(EXERCISE DATA begins)

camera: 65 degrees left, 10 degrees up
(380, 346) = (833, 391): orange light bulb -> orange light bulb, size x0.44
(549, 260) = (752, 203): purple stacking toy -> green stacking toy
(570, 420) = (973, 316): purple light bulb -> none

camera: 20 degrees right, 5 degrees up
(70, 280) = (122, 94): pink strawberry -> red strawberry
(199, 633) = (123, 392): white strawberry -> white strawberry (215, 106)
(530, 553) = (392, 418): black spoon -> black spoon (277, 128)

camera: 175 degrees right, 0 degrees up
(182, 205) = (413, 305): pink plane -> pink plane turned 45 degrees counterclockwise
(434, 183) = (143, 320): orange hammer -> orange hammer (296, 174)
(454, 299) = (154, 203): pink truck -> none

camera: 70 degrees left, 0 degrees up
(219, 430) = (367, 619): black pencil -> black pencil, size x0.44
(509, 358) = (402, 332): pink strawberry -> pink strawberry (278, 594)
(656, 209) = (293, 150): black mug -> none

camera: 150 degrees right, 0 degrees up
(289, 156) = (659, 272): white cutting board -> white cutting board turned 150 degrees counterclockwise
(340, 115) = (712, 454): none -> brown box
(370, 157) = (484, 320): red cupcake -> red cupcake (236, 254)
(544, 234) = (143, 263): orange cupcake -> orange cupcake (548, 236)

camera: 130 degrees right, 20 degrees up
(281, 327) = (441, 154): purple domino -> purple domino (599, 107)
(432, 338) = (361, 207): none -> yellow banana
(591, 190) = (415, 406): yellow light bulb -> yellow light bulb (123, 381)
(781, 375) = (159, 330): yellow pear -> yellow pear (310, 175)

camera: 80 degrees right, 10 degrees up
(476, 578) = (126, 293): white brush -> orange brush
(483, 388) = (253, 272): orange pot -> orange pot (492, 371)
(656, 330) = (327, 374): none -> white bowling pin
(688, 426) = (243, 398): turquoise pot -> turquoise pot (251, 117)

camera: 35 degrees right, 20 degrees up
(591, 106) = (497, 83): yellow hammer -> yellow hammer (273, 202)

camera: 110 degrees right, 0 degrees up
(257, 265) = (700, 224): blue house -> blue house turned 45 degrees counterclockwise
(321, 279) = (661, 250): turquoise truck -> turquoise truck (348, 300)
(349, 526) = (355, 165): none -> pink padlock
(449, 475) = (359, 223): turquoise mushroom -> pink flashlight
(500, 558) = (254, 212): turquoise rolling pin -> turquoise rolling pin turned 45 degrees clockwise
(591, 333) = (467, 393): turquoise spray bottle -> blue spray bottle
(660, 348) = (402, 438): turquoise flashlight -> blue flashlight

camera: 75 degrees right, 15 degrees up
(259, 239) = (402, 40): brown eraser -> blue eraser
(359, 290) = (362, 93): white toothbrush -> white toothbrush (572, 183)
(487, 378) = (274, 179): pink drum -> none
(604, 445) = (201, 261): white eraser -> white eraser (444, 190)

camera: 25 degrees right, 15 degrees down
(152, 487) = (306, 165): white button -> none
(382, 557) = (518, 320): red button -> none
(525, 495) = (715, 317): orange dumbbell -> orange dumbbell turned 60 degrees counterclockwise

(EXERCISE DATA ends)

• [YOUR GOAL]
In the data above, find the line with "(476, 578) = (126, 293): white" and the line with "(591, 333) = (467, 393): turquoise". Retype both, plus every line between them, exactly.

• [ANSWER TO THE EXERCISE]
(476, 578) = (126, 293): white brush -> orange brush
(483, 388) = (253, 272): orange pot -> orange pot (492, 371)
(656, 330) = (327, 374): none -> white bowling pin
(688, 426) = (243, 398): turquoise pot -> turquoise pot (251, 117)

camera: 35 degrees right, 20 degrees up
(591, 106) = (497, 83): yellow hammer -> yellow hammer (273, 202)

camera: 110 degrees right, 0 degrees up
(257, 265) = (700, 224): blue house -> blue house turned 45 degrees counterclockwise
(321, 279) = (661, 250): turquoise truck -> turquoise truck (348, 300)
(349, 526) = (355, 165): none -> pink padlock
(449, 475) = (359, 223): turquoise mushroom -> pink flashlight
(500, 558) = (254, 212): turquoise rolling pin -> turquoise rolling pin turned 45 degrees clockwise
(591, 333) = (467, 393): turquoise spray bottle -> blue spray bottle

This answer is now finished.